# [How to complete this task]
Where a line in the entries below contains the word "from", count it. Return the total alone.

# [Data for processing]
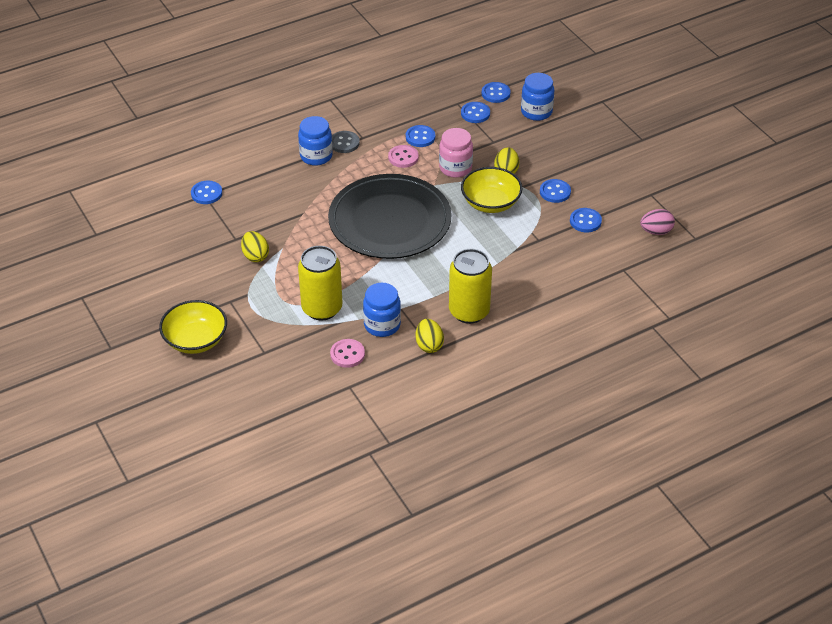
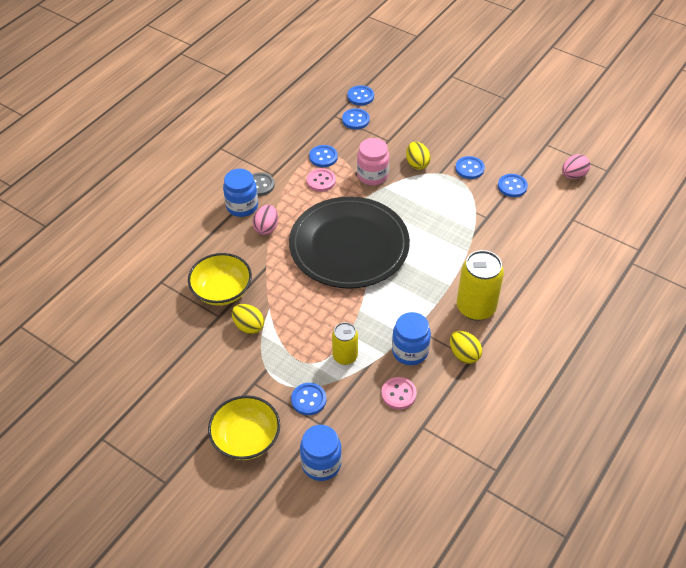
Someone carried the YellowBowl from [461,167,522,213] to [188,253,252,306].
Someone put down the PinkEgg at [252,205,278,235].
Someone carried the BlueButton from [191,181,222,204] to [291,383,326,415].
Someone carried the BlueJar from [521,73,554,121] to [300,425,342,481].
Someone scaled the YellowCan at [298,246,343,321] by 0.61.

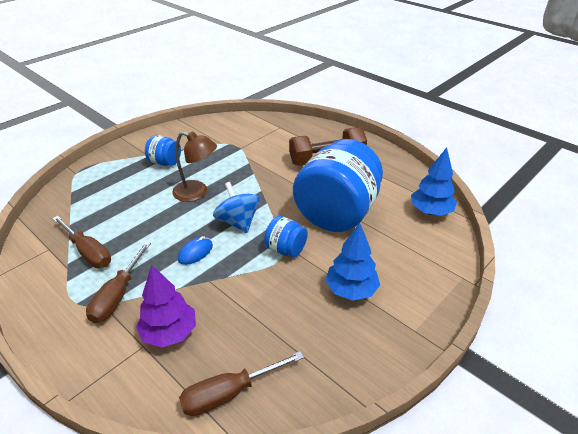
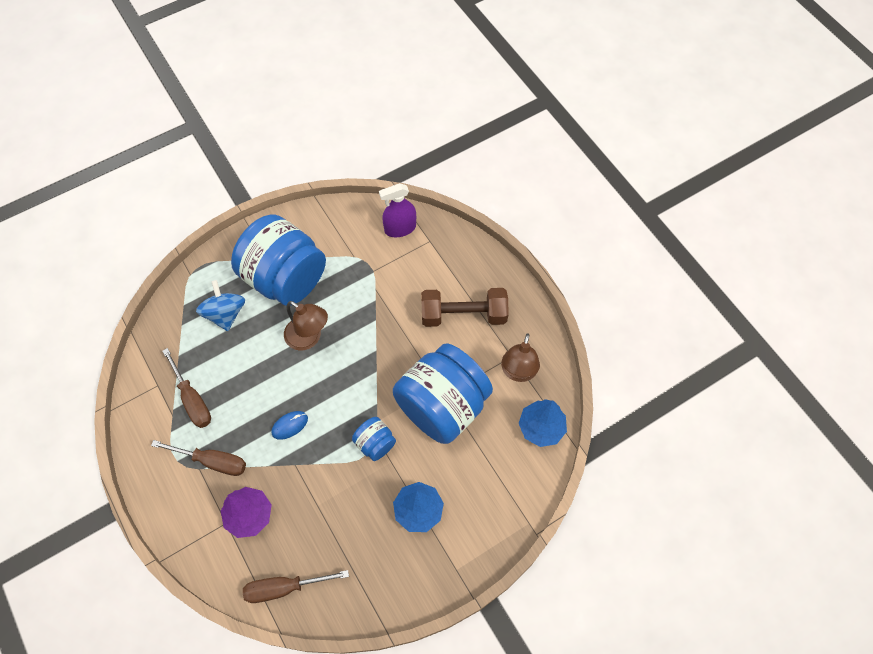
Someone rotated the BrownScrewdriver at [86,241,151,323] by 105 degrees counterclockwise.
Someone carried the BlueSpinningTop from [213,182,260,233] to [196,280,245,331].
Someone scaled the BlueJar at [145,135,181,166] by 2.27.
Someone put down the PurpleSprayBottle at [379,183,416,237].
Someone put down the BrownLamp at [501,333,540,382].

# [Your solution]
4